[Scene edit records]
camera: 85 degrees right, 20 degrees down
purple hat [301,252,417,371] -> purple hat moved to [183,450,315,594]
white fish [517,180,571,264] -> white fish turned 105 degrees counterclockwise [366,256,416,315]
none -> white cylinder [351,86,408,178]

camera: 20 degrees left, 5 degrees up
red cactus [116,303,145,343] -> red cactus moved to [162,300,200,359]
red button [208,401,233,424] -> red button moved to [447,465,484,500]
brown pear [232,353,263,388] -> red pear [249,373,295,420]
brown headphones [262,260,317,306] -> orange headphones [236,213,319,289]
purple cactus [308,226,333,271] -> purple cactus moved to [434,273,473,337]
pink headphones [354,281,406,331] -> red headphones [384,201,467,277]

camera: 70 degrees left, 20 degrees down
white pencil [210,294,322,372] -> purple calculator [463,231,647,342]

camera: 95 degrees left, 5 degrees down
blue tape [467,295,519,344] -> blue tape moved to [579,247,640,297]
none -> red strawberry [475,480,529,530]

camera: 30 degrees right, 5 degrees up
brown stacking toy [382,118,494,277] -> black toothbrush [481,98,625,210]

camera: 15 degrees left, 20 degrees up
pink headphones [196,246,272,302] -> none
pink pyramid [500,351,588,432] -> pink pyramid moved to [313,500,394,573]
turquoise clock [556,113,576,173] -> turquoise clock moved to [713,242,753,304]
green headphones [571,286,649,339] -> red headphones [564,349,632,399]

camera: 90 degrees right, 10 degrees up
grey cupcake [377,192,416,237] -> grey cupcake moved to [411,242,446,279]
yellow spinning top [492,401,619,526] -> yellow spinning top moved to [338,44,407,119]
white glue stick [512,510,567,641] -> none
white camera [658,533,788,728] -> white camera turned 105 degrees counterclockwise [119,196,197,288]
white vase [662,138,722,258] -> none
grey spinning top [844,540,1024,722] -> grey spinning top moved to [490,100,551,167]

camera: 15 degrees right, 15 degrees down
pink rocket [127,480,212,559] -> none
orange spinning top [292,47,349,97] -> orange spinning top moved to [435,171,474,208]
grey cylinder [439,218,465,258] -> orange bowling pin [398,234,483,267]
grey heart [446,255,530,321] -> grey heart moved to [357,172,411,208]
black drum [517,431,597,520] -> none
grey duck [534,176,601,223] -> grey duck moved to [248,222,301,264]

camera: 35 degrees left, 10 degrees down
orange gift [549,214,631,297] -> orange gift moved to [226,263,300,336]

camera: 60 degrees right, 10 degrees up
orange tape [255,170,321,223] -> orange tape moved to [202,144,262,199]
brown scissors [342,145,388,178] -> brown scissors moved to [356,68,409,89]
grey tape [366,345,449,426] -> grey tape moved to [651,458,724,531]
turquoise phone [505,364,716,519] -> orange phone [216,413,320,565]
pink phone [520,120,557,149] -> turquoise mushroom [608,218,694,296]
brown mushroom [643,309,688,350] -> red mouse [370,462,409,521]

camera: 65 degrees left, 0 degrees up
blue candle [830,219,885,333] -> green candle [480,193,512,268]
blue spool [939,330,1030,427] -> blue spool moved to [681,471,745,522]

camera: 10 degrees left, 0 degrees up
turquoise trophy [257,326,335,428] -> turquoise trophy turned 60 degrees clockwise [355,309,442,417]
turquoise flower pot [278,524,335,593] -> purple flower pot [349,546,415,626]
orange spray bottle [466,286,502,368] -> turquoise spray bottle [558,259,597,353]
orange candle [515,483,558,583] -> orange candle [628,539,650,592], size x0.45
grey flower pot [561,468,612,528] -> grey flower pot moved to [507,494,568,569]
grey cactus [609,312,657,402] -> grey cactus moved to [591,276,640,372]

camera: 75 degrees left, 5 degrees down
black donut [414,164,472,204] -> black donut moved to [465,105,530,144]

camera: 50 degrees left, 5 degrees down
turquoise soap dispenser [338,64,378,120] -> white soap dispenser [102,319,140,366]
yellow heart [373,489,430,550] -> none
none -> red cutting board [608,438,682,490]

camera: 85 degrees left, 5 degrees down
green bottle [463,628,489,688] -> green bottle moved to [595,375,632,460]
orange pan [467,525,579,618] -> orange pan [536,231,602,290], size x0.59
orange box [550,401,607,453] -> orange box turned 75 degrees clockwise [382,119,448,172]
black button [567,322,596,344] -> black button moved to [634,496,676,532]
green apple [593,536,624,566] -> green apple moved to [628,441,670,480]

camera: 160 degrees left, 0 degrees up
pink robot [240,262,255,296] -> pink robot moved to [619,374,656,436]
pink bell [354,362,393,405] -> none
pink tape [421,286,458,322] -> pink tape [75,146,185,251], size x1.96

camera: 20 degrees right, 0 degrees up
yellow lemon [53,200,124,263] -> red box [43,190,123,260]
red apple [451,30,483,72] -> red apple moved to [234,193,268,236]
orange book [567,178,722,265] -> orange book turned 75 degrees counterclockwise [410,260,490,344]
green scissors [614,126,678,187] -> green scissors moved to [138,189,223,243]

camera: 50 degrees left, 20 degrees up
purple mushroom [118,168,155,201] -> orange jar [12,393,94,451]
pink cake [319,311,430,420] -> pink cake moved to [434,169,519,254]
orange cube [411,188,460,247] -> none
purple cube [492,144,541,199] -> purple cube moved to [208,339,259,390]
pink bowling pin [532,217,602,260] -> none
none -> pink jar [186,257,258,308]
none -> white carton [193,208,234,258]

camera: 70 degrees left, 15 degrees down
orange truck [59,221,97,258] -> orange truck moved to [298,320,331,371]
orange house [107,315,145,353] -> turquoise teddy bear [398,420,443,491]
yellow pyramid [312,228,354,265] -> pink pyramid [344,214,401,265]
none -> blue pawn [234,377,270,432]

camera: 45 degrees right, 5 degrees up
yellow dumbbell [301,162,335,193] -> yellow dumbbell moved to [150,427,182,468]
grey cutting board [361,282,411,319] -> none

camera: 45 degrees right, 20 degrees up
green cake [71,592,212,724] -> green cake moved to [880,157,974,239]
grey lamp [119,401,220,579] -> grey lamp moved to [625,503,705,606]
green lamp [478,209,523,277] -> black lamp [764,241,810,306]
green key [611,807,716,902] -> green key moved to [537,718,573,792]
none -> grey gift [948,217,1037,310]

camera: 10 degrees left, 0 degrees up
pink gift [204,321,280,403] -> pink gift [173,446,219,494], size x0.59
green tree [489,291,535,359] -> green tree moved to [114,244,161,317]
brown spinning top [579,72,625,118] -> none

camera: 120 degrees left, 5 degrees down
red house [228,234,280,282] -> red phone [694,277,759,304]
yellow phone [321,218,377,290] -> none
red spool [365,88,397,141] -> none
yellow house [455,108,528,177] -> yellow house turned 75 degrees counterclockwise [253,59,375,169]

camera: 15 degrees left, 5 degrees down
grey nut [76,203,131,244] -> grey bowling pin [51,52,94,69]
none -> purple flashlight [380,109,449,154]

■ Problem description: "cactus" is the word to look for; copy every line of the data that has it.

■ Finished exercise:
red cactus [116,303,145,343] -> red cactus moved to [162,300,200,359]
purple cactus [308,226,333,271] -> purple cactus moved to [434,273,473,337]
grey cactus [609,312,657,402] -> grey cactus moved to [591,276,640,372]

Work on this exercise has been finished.